■ ACTIVITY
If a line contains "brown brick H6", it is the last one to write out; begin with the first line of the records and copy each exactly.

■ RECORDED DATA
■ ■ ■ ■
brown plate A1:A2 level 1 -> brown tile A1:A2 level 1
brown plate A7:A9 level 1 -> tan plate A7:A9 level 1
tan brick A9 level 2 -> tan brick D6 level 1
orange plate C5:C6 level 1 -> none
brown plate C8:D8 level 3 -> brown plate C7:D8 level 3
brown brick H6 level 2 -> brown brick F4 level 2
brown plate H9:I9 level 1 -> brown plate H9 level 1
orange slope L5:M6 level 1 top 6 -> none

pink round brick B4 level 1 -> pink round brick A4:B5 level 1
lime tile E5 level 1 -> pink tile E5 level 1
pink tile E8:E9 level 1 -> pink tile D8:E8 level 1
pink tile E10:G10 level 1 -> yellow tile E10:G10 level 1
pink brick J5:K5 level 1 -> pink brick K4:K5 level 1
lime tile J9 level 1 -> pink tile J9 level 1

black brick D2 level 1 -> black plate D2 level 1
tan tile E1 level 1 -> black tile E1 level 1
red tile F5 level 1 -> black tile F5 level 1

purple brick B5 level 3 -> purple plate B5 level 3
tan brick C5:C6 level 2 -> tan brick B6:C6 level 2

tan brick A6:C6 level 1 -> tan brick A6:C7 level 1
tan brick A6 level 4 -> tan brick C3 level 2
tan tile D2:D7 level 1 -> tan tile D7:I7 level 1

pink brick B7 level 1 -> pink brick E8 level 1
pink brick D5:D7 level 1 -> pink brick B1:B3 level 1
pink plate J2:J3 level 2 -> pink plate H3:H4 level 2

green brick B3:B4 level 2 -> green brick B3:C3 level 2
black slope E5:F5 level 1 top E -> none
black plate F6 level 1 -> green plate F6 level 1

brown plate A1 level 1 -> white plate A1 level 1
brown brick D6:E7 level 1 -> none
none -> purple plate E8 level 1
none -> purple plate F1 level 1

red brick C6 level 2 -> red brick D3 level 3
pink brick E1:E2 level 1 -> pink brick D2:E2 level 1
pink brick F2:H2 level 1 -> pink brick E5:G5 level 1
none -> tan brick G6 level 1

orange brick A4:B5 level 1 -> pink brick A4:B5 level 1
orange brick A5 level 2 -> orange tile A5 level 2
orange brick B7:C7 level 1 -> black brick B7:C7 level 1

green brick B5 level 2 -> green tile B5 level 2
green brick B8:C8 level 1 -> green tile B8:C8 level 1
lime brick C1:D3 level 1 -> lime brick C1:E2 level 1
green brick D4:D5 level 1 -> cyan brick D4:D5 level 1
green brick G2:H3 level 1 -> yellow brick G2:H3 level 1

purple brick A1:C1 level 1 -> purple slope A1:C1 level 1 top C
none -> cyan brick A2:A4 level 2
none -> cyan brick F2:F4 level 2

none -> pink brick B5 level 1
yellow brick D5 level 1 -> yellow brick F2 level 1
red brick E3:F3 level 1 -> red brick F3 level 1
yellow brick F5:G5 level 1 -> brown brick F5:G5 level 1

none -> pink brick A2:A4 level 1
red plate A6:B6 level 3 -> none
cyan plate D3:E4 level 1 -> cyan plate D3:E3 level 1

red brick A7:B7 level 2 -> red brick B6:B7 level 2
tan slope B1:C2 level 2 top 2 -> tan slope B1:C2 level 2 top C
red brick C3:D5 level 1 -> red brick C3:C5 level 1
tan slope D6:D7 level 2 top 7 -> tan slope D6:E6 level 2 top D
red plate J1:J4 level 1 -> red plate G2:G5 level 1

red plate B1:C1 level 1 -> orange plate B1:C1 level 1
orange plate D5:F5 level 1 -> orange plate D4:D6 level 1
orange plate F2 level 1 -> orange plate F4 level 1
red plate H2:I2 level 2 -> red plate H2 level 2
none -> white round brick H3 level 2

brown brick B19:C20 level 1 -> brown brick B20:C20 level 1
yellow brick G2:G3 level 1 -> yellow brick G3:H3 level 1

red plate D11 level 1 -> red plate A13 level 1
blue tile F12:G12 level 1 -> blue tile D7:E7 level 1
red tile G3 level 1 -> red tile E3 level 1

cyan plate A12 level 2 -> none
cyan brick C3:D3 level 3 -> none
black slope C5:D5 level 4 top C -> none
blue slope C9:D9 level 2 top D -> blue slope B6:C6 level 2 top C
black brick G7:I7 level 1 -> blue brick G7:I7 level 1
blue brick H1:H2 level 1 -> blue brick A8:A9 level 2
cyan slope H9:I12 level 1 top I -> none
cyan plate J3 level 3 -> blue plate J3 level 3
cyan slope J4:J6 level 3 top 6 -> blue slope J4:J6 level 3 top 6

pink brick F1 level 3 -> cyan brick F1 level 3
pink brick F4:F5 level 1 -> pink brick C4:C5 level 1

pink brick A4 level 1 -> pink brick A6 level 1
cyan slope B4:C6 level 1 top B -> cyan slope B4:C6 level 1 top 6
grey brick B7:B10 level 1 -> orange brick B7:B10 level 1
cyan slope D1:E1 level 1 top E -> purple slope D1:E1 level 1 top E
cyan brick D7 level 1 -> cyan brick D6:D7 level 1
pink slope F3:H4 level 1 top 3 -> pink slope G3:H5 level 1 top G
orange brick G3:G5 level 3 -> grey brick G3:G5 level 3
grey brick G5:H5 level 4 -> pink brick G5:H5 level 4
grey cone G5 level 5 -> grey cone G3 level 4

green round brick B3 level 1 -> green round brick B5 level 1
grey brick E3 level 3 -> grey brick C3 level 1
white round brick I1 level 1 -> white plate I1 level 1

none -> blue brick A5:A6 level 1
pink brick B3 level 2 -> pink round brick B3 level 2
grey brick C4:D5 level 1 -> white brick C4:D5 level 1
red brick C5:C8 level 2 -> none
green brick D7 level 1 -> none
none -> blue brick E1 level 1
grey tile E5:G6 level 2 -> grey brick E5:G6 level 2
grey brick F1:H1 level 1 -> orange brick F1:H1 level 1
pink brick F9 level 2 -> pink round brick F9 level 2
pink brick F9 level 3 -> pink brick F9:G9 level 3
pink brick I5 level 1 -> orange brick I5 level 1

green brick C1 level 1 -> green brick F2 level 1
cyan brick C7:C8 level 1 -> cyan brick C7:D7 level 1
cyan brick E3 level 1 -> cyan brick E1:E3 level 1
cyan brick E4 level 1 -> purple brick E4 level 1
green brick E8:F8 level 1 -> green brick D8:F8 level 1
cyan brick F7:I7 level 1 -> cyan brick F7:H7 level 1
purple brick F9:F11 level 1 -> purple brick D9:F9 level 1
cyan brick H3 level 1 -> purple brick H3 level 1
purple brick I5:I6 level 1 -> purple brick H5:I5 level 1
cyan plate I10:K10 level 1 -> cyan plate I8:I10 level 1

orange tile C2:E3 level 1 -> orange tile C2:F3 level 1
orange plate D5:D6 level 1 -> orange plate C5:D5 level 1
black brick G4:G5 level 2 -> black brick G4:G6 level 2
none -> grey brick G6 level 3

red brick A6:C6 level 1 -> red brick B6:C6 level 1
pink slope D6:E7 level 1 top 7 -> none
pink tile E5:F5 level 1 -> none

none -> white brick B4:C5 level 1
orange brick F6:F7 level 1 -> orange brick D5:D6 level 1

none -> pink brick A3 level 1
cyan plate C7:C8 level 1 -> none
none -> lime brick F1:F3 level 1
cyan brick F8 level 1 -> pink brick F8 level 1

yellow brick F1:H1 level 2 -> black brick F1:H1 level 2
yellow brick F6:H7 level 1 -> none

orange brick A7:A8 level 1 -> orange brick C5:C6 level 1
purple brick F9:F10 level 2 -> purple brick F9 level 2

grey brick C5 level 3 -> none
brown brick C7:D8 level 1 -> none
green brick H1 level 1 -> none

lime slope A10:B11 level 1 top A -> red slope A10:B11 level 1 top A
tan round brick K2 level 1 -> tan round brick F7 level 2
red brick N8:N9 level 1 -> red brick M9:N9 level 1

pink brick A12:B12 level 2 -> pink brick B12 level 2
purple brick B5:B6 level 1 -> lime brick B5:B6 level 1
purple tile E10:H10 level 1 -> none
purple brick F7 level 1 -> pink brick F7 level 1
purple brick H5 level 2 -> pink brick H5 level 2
■ ■ ■ ■
■ RESPONSE TO THIS TASK
brown plate A1:A2 level 1 -> brown tile A1:A2 level 1
brown plate A7:A9 level 1 -> tan plate A7:A9 level 1
tan brick A9 level 2 -> tan brick D6 level 1
orange plate C5:C6 level 1 -> none
brown plate C8:D8 level 3 -> brown plate C7:D8 level 3
brown brick H6 level 2 -> brown brick F4 level 2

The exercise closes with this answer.